**DATASET EXTRACT:**

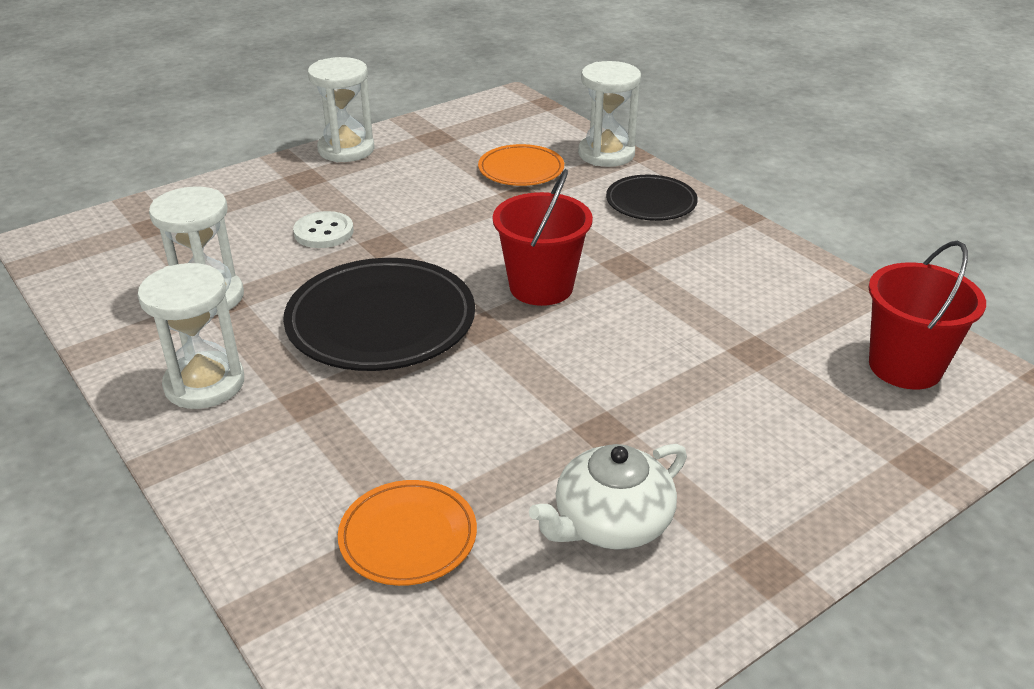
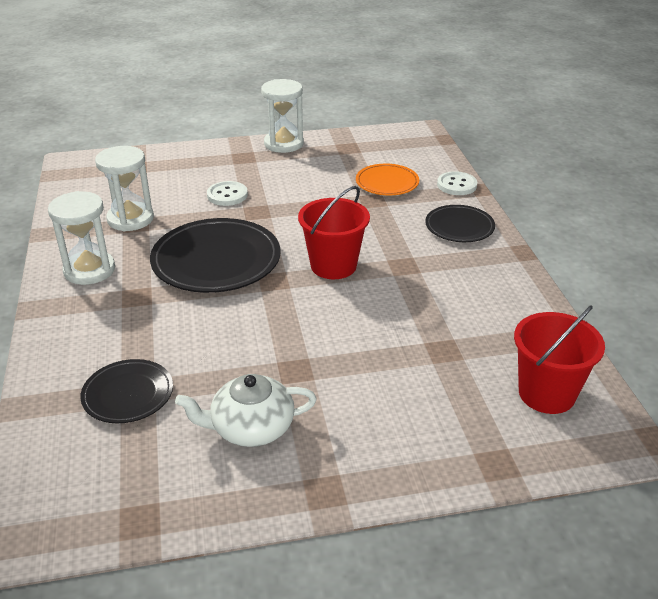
camera: 25 degrees right, 0 degrees up
(408, 536) = (128, 394): orange plate -> black plate
(606, 154) = (456, 185): white hourglass -> white button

**YOUR TASK:** Copy out the data above exactly, except the pictures.

**RESULT:**
camera: 25 degrees right, 0 degrees up
(408, 536) = (128, 394): orange plate -> black plate
(606, 154) = (456, 185): white hourglass -> white button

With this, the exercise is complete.